::: RECORDS :::

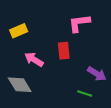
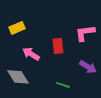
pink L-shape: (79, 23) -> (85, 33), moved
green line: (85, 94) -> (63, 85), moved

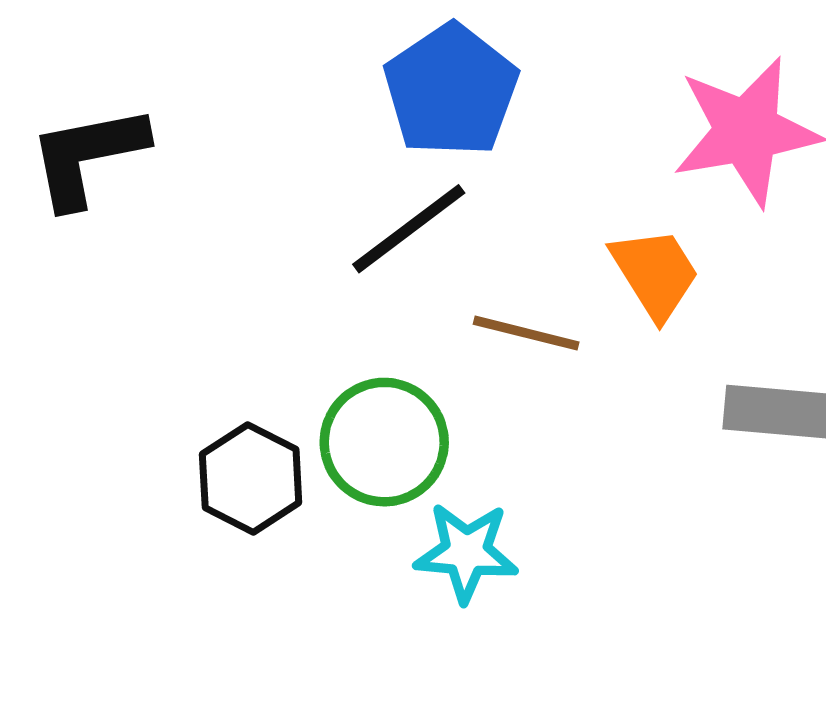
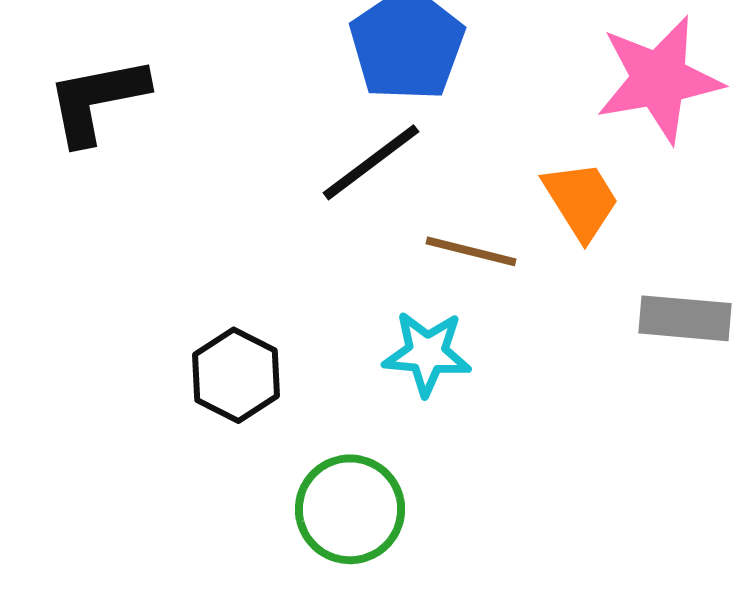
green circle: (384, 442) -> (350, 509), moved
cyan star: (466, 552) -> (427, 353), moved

:::
::: RECORDS :::

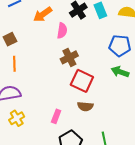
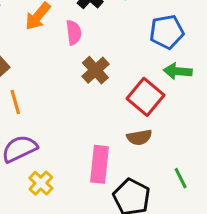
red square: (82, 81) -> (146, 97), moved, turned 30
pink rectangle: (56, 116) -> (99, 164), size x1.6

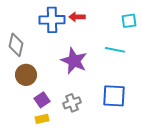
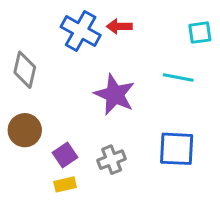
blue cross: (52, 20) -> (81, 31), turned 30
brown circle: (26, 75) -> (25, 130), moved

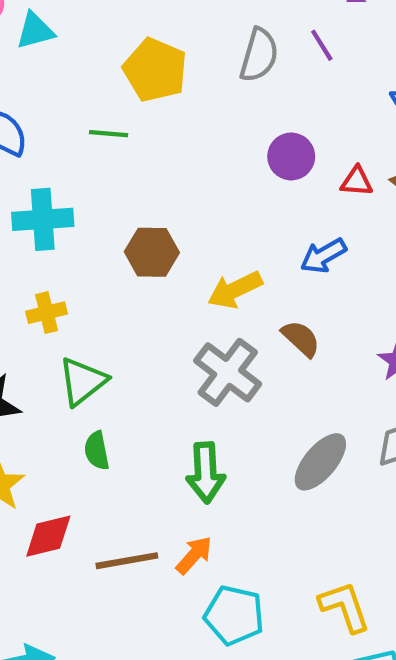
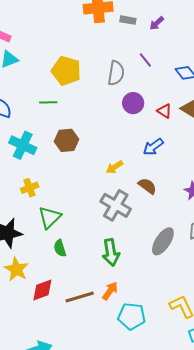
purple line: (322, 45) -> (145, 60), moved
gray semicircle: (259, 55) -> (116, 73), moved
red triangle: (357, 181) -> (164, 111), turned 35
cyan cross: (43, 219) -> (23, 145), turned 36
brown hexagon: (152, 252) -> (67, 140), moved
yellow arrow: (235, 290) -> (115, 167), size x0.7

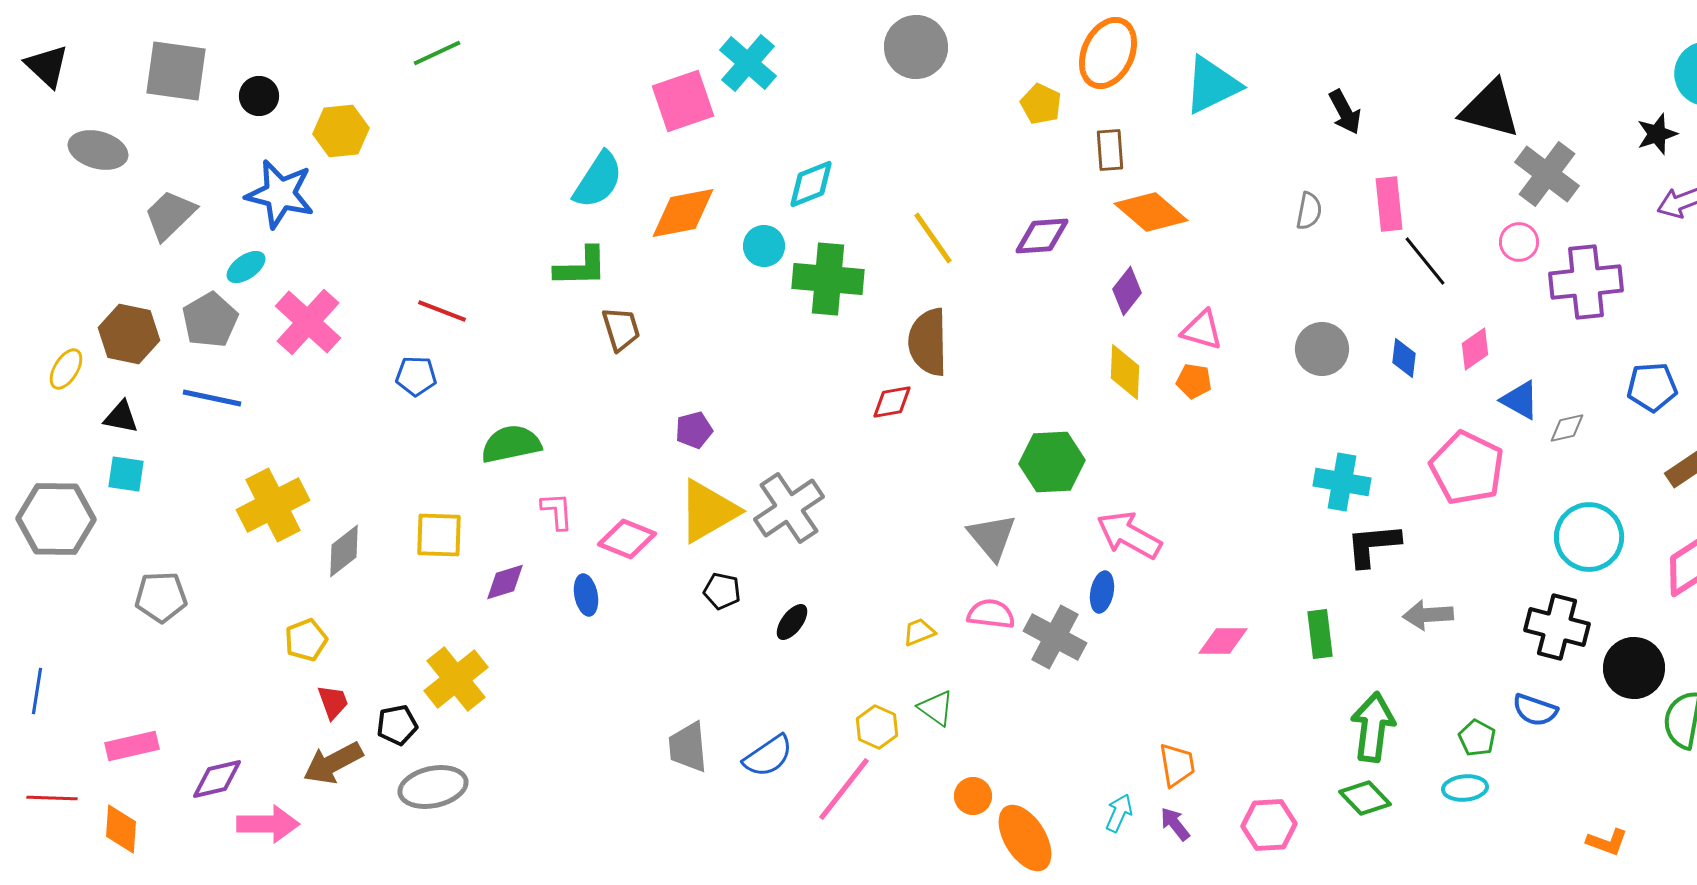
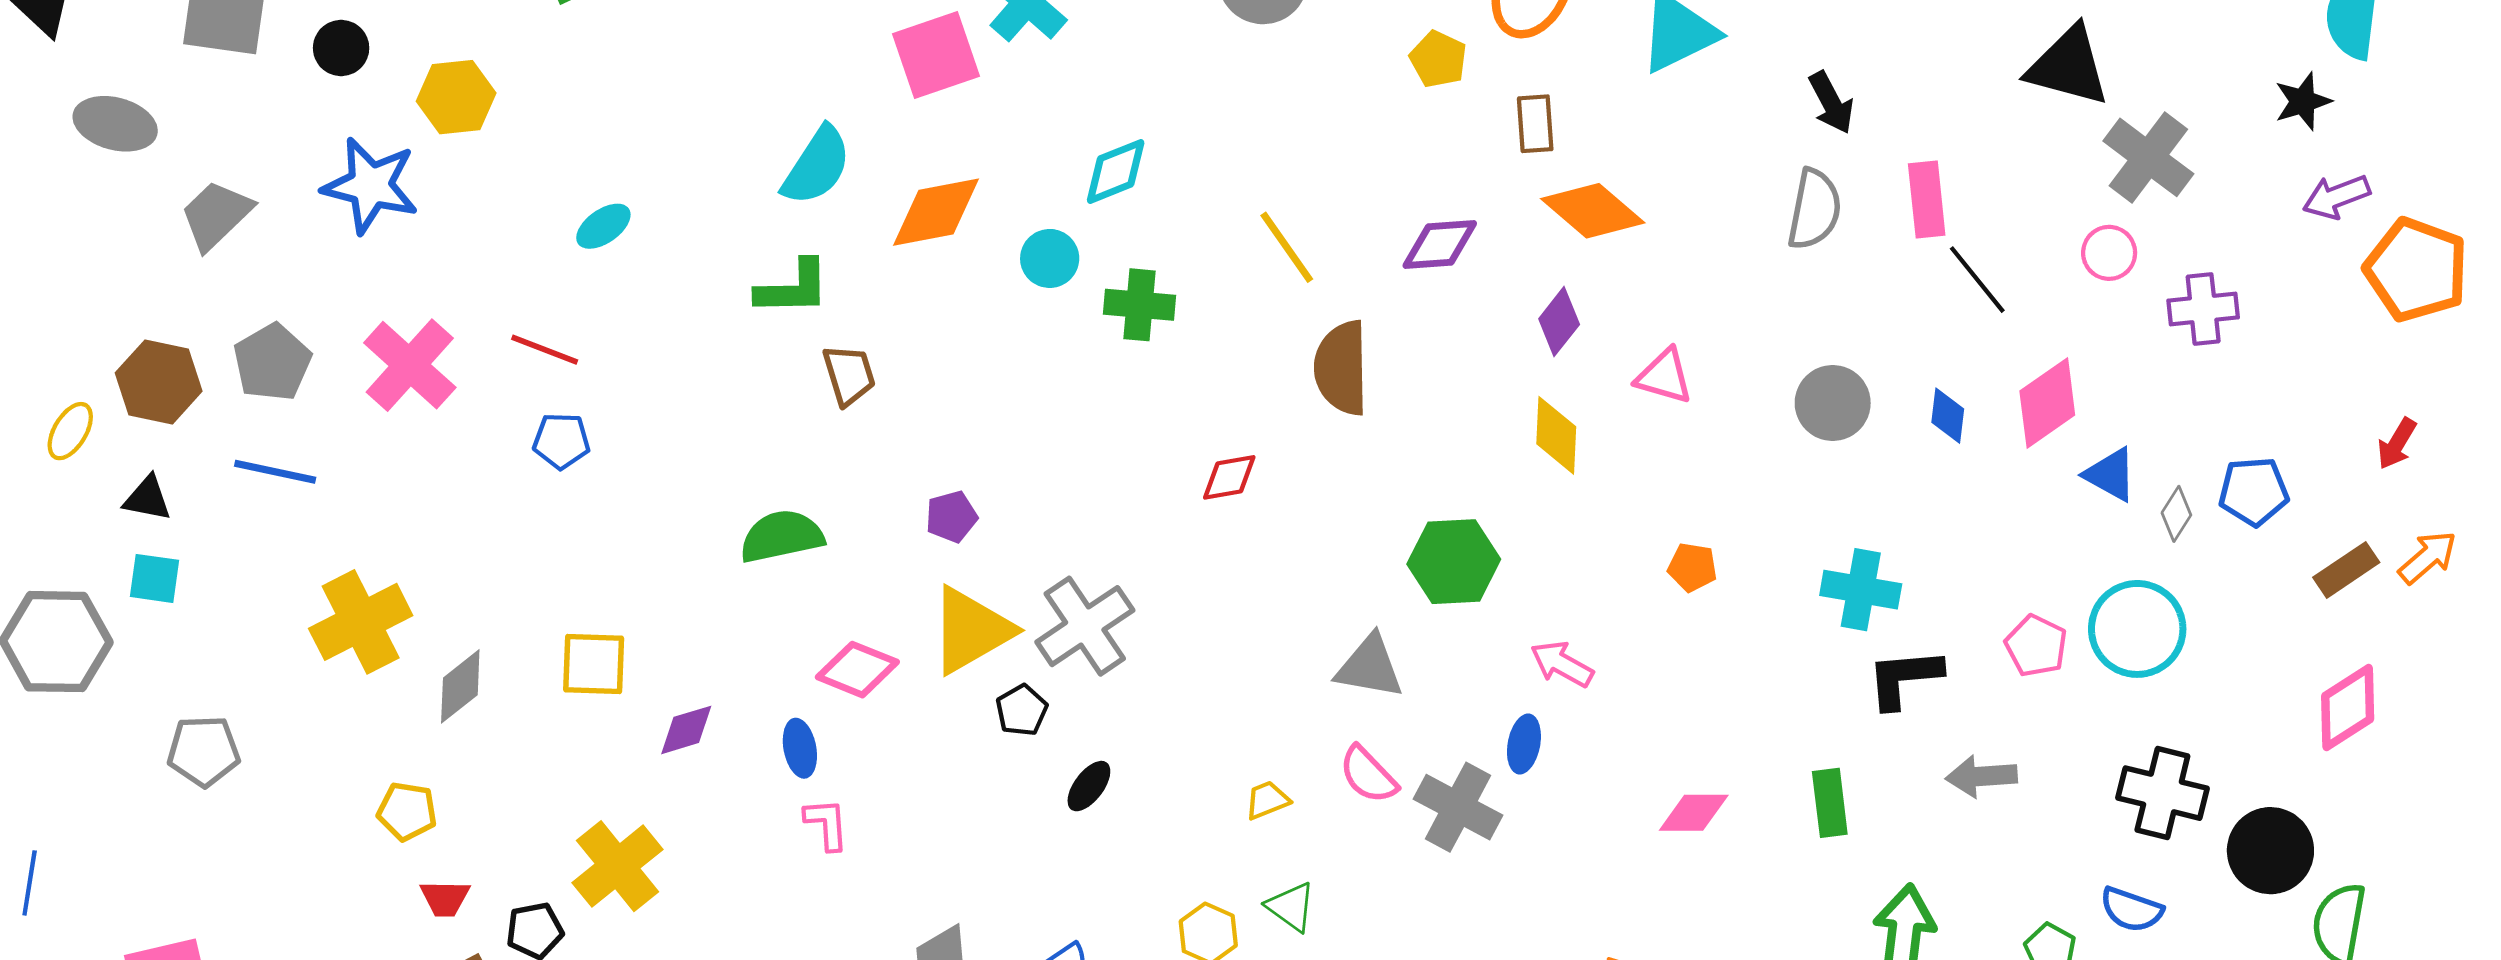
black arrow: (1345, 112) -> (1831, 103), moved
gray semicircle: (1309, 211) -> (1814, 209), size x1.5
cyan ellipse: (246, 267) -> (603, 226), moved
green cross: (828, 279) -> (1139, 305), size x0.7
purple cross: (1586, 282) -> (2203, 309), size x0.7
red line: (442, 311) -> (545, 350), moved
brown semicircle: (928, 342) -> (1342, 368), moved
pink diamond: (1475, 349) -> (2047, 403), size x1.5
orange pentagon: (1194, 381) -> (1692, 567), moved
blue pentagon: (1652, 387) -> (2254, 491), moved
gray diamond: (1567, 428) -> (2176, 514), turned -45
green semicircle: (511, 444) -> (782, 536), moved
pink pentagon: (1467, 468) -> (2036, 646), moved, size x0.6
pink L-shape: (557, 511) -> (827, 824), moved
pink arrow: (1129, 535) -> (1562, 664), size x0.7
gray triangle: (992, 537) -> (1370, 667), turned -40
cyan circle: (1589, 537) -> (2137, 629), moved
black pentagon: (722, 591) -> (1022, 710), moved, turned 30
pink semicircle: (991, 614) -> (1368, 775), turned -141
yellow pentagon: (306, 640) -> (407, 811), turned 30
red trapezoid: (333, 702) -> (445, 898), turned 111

:::

BRIEF:
Using the records above, restate word for word the lines from the one with "cyan circle: (1589, 537)" through the one with "red trapezoid: (333, 702)", both included.

SOLUTION TO THIS TASK:
cyan circle: (1589, 537) -> (2137, 629), moved
black pentagon: (722, 591) -> (1022, 710), moved, turned 30
pink semicircle: (991, 614) -> (1368, 775), turned -141
yellow pentagon: (306, 640) -> (407, 811), turned 30
red trapezoid: (333, 702) -> (445, 898), turned 111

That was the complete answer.